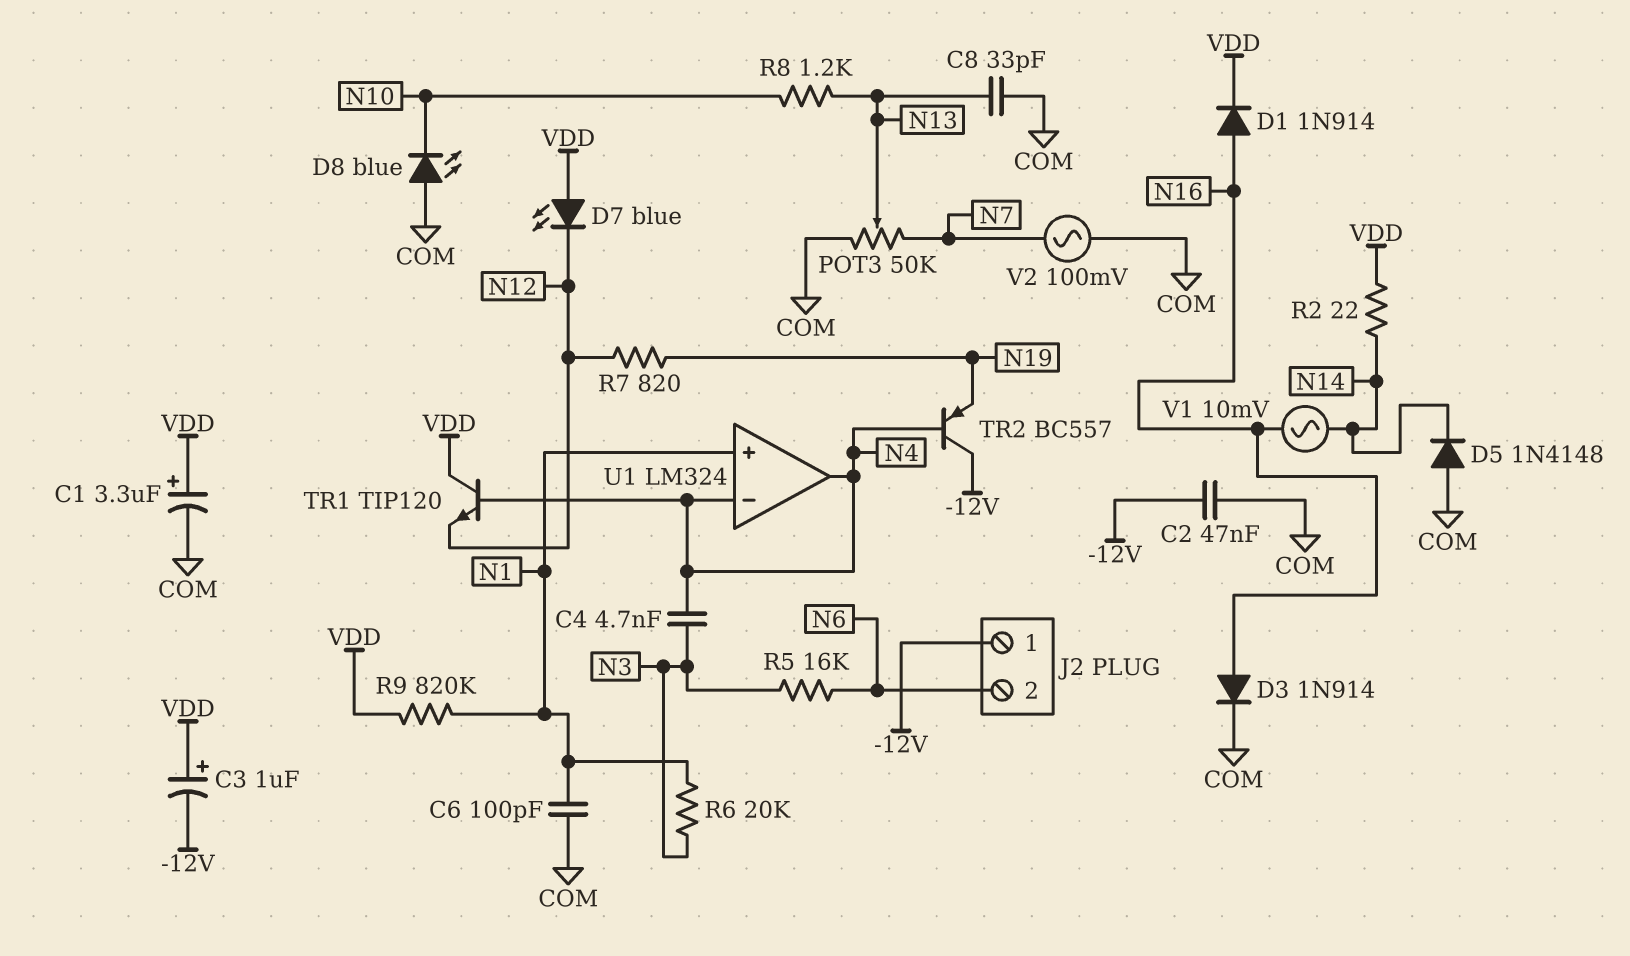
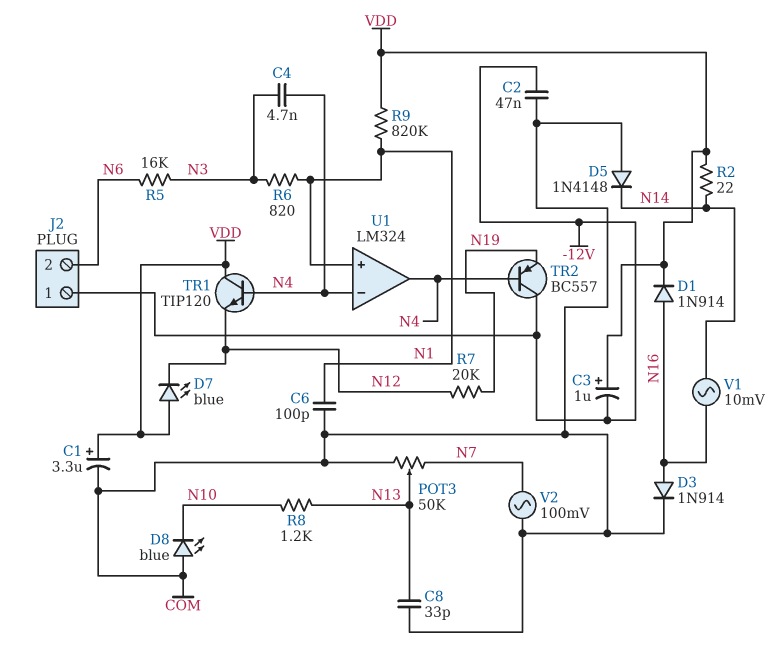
R6: 20k (N1, N3) -> 820 (N1, N3)
R7: 820 (N12, N19) -> 20k (N12, N19)

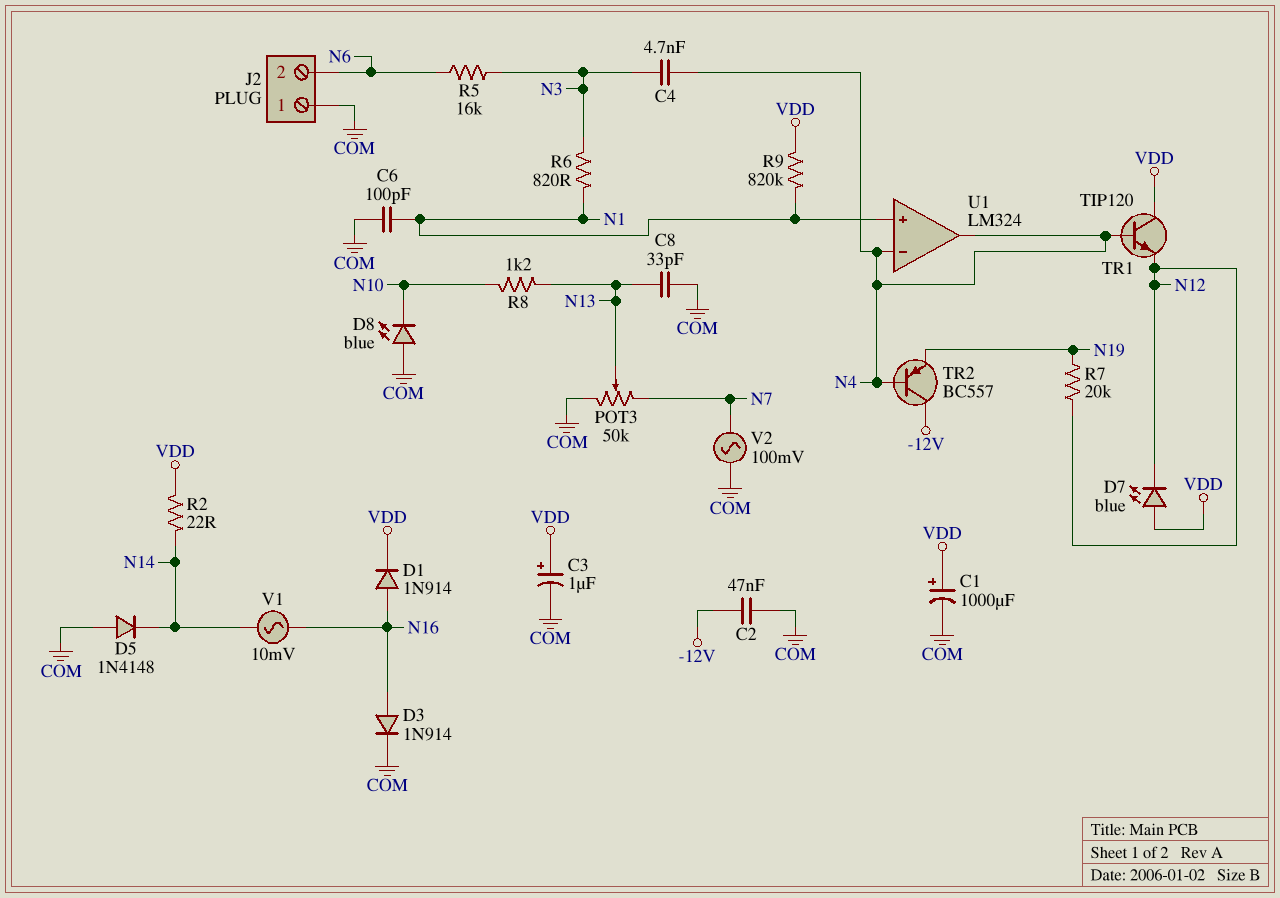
C1: 3.3uF (plus VDD, minus COM) -> 1000uF (plus VDD, minus COM)
C3: 1uF (plus VDD, minus -12V) -> 1uF (plus VDD, minus COM)
J2 pin 1: -12V -> COM

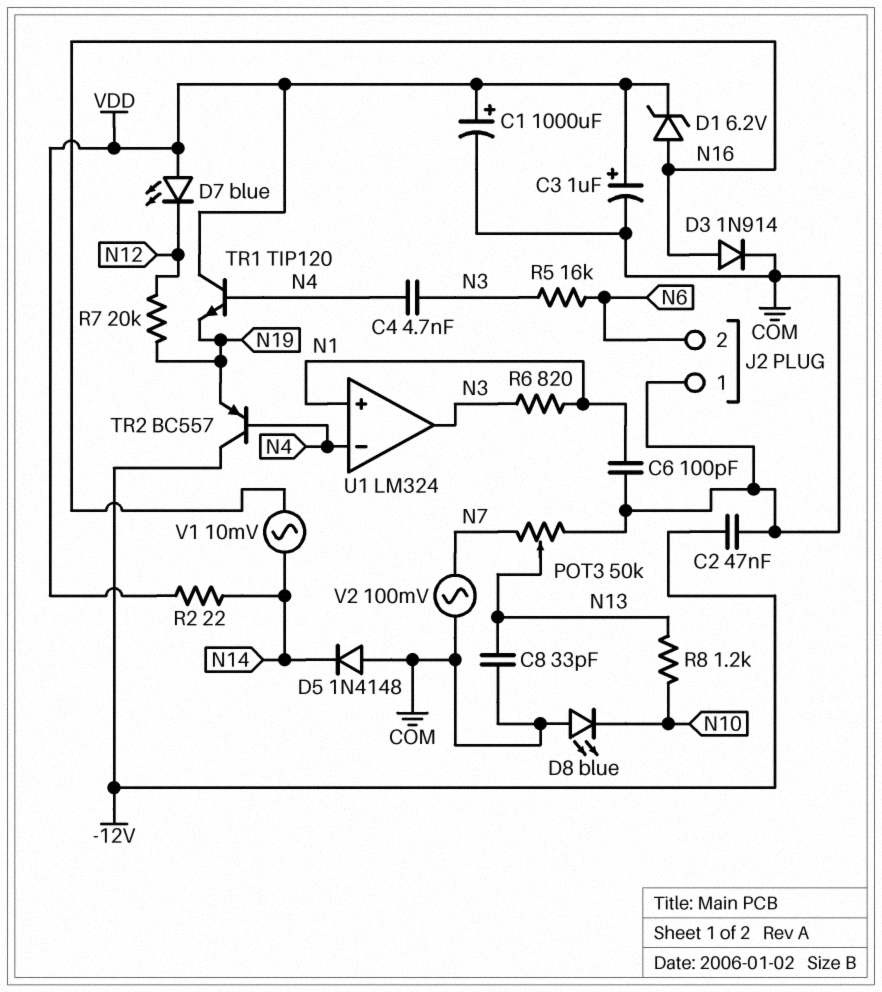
D1: diode 1N914 (A N16, K VDD) -> zener 6.2V (A N16, K VDD)
R9: 820k (N1, VDD) -> none
TR1: NPN TIP120 (B N4, C VDD, E N12) -> NPN TIP120 (B N4, C VDD, E N19)
U1 pin out: N4 -> N3

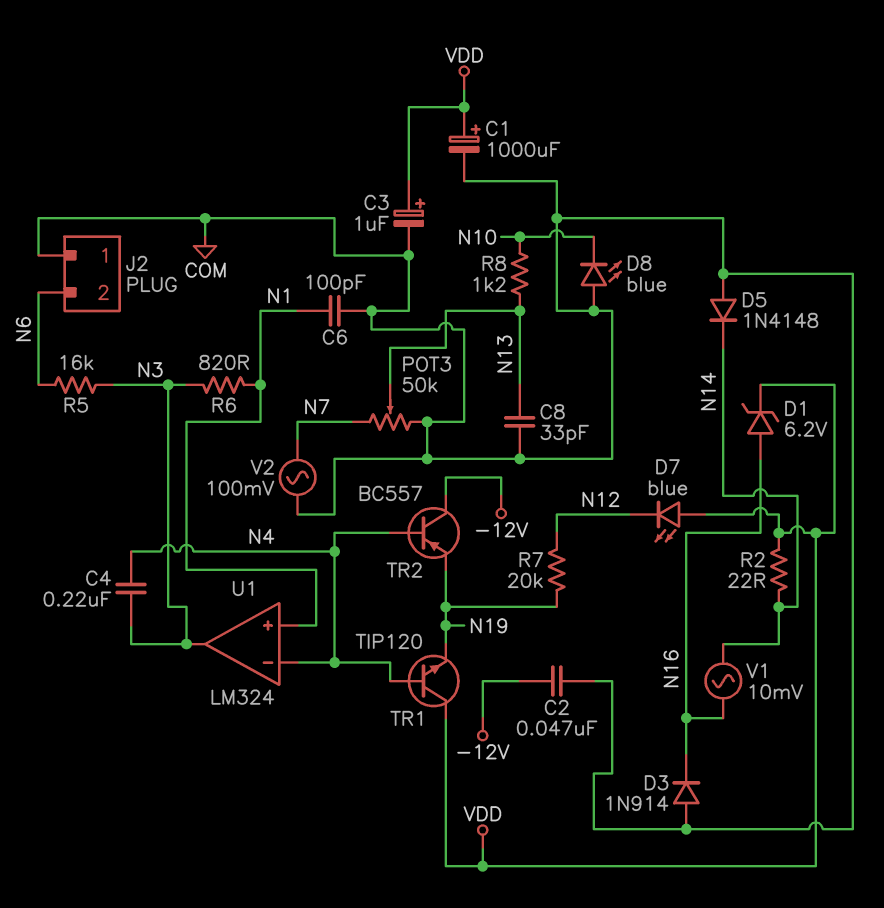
C4: 4.7nF (N3, N4) -> 220nF (N3, N4)
D3: diode 1N914 (A N16, K COM) -> diode 1N914 (A COM, K N16)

**INSTRUCTIONS FOR THE TASK:** Whenever a line of the data above includes the word "minus", copy that line.

**RESPONSE:**
C1: 3.3uF (plus VDD, minus COM) -> 1000uF (plus VDD, minus COM)
C3: 1uF (plus VDD, minus -12V) -> 1uF (plus VDD, minus COM)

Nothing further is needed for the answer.